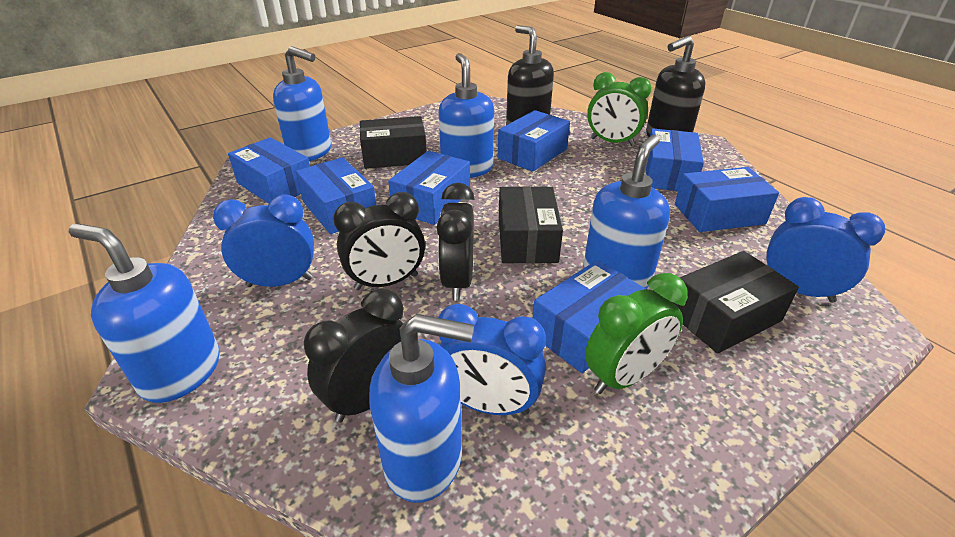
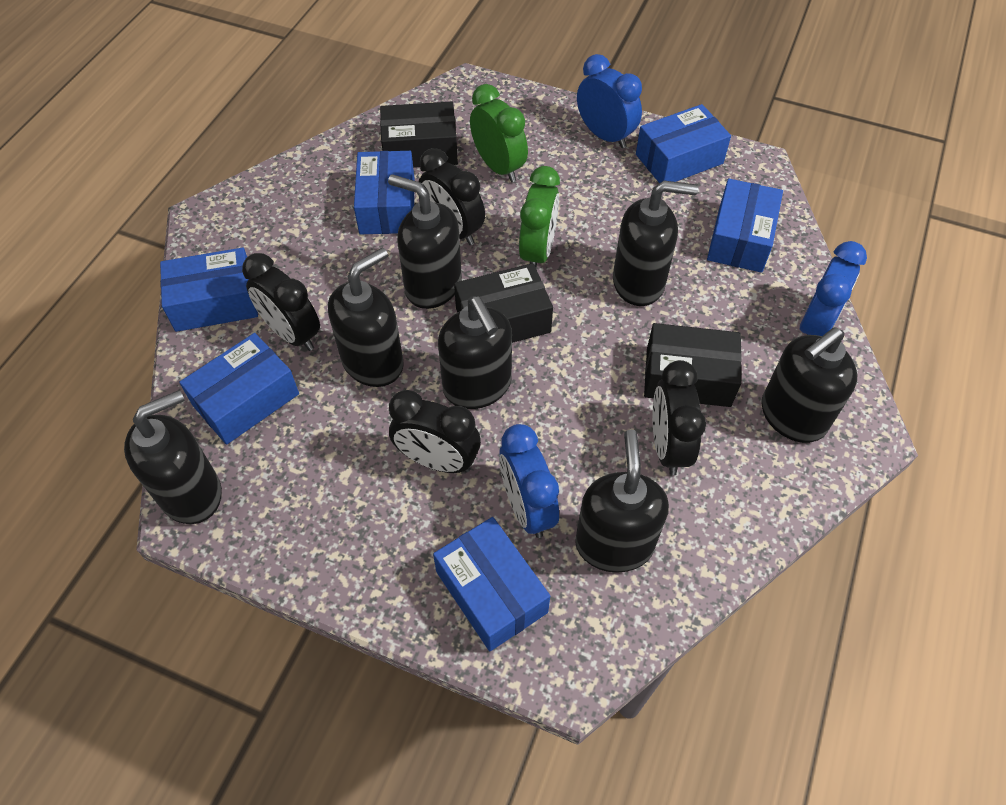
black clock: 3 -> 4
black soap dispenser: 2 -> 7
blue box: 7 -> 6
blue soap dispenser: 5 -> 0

### Exercise requirements
Exactly as written, copy out the listing, but without any pictures.

### Reply
black clock: 3 -> 4
black soap dispenser: 2 -> 7
blue box: 7 -> 6
blue soap dispenser: 5 -> 0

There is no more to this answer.